--- START ---

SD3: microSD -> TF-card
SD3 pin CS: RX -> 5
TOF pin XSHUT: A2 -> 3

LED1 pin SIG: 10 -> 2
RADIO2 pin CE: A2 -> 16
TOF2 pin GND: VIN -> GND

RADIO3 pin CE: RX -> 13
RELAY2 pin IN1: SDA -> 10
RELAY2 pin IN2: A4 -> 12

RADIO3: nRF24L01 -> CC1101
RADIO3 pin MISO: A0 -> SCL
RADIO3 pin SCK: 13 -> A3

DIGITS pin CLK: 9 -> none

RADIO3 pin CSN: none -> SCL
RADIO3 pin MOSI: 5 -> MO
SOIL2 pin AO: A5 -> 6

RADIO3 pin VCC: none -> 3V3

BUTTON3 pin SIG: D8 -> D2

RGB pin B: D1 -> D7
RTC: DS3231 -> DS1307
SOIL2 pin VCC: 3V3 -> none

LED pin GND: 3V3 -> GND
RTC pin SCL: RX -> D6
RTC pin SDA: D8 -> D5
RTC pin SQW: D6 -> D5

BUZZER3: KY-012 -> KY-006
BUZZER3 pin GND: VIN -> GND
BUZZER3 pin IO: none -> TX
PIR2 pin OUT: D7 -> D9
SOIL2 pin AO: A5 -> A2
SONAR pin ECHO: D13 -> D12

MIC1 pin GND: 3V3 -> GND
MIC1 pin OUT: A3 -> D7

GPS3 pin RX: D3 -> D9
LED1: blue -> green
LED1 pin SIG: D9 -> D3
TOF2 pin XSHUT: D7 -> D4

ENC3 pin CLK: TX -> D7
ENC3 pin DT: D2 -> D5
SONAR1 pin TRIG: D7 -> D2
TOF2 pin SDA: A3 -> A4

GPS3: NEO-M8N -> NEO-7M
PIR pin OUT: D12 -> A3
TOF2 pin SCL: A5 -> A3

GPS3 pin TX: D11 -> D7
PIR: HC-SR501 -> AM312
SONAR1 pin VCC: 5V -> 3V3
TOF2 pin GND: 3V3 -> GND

--- END ---

Work order:
I would like the records restated exactly, with every line intact.

Written answer:
SD3: microSD -> TF-card
SD3 pin CS: RX -> 5
TOF pin XSHUT: A2 -> 3

LED1 pin SIG: 10 -> 2
RADIO2 pin CE: A2 -> 16
TOF2 pin GND: VIN -> GND

RADIO3 pin CE: RX -> 13
RELAY2 pin IN1: SDA -> 10
RELAY2 pin IN2: A4 -> 12

RADIO3: nRF24L01 -> CC1101
RADIO3 pin MISO: A0 -> SCL
RADIO3 pin SCK: 13 -> A3

DIGITS pin CLK: 9 -> none

RADIO3 pin CSN: none -> SCL
RADIO3 pin MOSI: 5 -> MO
SOIL2 pin AO: A5 -> 6

RADIO3 pin VCC: none -> 3V3

BUTTON3 pin SIG: D8 -> D2

RGB pin B: D1 -> D7
RTC: DS3231 -> DS1307
SOIL2 pin VCC: 3V3 -> none

LED pin GND: 3V3 -> GND
RTC pin SCL: RX -> D6
RTC pin SDA: D8 -> D5
RTC pin SQW: D6 -> D5

BUZZER3: KY-012 -> KY-006
BUZZER3 pin GND: VIN -> GND
BUZZER3 pin IO: none -> TX
PIR2 pin OUT: D7 -> D9
SOIL2 pin AO: A5 -> A2
SONAR pin ECHO: D13 -> D12

MIC1 pin GND: 3V3 -> GND
MIC1 pin OUT: A3 -> D7

GPS3 pin RX: D3 -> D9
LED1: blue -> green
LED1 pin SIG: D9 -> D3
TOF2 pin XSHUT: D7 -> D4

ENC3 pin CLK: TX -> D7
ENC3 pin DT: D2 -> D5
SONAR1 pin TRIG: D7 -> D2
TOF2 pin SDA: A3 -> A4

GPS3: NEO-M8N -> NEO-7M
PIR pin OUT: D12 -> A3
TOF2 pin SCL: A5 -> A3

GPS3 pin TX: D11 -> D7
PIR: HC-SR501 -> AM312
SONAR1 pin VCC: 5V -> 3V3
TOF2 pin GND: 3V3 -> GND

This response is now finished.